▶ _WHAT THIS TASK INVOLVES_:
When you reach the line with "pink circle: moved 1 px right, 1 px up" in the data below, begin printing lines exactly, and stop once the line with "orange pentagon: moved 4 px right, 1 px down" has been printed.

▶ _DATASET EXCERPTS_:
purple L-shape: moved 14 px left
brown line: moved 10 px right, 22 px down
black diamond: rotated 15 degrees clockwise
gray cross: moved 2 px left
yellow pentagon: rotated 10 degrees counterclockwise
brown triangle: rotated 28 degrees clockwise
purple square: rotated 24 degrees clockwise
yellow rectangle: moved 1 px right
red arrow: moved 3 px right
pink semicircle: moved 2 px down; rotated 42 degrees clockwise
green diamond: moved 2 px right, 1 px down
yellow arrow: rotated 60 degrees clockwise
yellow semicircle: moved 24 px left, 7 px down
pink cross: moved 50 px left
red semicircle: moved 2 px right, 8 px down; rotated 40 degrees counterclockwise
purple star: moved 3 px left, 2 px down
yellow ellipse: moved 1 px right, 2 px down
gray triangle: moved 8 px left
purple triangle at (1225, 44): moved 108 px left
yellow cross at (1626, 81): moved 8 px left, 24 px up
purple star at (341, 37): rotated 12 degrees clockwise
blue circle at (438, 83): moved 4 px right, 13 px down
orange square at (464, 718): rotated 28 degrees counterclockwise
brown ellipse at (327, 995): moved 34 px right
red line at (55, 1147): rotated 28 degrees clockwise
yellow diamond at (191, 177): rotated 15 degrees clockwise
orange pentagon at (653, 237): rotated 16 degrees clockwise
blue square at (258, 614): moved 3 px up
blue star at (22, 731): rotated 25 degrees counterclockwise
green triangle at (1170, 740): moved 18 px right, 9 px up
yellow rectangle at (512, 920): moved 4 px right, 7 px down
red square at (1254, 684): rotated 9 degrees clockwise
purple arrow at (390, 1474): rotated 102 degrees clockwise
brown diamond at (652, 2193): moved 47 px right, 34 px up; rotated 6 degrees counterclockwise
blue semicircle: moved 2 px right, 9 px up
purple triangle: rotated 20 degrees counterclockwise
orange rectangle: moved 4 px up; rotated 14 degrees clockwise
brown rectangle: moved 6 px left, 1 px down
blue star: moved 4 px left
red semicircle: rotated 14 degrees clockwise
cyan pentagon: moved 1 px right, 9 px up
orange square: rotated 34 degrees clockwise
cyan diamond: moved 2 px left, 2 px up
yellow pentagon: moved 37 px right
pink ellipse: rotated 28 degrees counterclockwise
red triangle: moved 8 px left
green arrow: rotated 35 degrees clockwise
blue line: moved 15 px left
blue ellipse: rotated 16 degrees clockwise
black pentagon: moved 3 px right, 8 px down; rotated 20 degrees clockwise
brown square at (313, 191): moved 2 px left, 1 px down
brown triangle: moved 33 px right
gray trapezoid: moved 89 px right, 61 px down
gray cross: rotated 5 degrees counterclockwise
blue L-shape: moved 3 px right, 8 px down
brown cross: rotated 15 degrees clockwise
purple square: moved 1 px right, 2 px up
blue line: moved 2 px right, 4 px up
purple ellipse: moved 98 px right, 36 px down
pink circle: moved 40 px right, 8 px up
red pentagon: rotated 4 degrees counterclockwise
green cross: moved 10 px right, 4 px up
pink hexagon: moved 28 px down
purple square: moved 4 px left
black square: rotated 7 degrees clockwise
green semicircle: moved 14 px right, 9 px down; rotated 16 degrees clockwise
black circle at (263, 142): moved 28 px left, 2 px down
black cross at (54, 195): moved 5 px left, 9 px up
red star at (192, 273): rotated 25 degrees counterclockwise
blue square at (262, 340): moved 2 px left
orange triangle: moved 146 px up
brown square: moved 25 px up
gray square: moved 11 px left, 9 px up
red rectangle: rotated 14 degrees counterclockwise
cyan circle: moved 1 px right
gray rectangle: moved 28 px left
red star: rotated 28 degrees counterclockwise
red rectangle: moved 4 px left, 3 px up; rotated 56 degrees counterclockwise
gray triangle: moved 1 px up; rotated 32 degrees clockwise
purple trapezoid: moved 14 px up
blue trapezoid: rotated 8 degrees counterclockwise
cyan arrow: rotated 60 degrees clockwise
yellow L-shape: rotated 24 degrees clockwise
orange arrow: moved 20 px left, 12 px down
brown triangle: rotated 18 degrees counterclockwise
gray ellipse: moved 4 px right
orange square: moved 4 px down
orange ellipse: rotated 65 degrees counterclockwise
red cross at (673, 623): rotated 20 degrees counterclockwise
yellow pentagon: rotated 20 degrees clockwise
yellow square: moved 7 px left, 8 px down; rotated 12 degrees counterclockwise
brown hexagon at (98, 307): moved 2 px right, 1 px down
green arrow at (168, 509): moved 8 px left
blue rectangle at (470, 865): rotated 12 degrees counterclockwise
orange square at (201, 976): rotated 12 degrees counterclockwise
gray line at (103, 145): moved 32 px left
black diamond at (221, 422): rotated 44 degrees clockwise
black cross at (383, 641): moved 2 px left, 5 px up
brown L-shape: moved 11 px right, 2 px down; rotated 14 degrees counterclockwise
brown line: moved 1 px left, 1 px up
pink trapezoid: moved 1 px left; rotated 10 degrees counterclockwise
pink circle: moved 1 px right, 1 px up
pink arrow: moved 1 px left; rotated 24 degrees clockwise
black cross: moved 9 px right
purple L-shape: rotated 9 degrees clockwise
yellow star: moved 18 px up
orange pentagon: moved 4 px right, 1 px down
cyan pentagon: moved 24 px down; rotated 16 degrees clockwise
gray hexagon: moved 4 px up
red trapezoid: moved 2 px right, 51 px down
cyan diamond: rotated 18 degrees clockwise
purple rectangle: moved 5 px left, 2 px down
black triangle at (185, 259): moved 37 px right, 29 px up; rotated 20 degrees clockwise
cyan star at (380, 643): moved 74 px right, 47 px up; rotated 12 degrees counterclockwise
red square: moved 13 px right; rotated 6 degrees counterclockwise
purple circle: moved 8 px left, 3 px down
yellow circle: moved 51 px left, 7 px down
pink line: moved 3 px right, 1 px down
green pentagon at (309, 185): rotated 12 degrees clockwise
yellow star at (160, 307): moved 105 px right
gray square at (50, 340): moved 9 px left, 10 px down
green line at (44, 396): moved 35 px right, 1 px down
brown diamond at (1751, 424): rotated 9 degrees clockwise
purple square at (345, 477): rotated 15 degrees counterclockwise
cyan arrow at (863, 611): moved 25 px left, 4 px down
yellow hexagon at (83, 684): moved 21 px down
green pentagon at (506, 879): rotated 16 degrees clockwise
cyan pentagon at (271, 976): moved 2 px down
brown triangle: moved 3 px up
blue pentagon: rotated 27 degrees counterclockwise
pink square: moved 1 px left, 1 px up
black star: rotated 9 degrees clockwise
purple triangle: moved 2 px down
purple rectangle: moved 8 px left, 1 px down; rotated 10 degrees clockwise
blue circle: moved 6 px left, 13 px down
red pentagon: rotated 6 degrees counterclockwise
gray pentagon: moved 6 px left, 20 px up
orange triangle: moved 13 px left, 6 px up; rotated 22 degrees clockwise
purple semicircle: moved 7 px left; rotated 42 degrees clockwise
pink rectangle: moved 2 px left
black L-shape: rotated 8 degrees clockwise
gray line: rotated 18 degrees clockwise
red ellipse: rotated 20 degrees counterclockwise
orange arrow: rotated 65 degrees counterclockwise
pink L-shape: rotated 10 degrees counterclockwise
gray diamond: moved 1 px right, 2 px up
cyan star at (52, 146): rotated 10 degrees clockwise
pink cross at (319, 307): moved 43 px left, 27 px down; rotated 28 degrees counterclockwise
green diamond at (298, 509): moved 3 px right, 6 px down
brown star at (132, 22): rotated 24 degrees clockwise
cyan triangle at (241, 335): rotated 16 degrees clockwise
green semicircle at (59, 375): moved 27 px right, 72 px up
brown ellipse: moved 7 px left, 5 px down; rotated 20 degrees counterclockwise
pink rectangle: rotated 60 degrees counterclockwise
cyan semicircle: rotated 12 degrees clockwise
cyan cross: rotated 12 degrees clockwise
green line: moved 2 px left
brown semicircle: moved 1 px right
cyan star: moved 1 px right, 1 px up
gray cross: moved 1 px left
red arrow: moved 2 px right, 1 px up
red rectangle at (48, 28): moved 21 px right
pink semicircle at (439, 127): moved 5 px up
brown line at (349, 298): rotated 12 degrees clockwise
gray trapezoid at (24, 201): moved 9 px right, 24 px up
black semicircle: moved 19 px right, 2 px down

▶ _RESPONSE FOR THIS EXERCISE_:
pink circle: moved 1 px right, 1 px up
pink arrow: moved 1 px left; rotated 24 degrees clockwise
black cross: moved 9 px right
purple L-shape: rotated 9 degrees clockwise
yellow star: moved 18 px up
orange pentagon: moved 4 px right, 1 px down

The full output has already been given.